- **EXERCISE DESCRIPTION**
Your task is to copy every line of the entries that contains "scarlet".

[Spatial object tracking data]
************

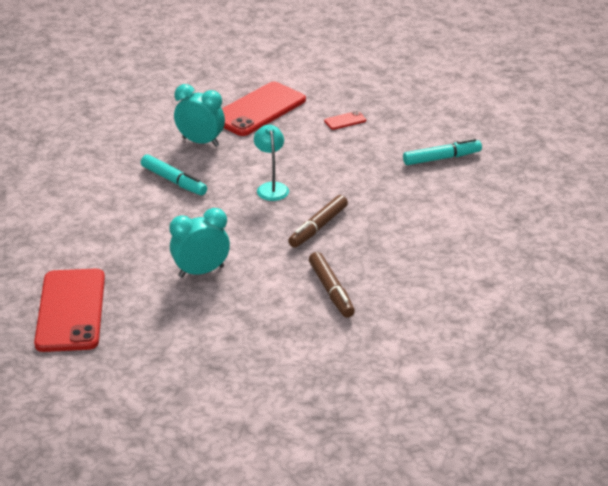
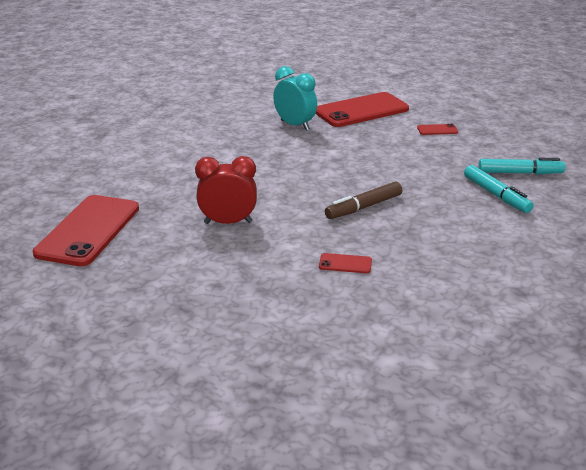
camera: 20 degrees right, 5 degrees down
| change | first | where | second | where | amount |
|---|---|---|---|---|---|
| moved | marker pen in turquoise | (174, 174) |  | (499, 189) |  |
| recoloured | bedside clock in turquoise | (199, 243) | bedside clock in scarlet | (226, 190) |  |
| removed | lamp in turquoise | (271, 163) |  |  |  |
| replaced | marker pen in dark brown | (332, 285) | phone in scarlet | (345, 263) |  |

************

- **TASK ANSWER**
| recoloured | bedside clock in turquoise | (199, 243) | bedside clock in scarlet | (226, 190) |  |
| replaced | marker pen in dark brown | (332, 285) | phone in scarlet | (345, 263) |  |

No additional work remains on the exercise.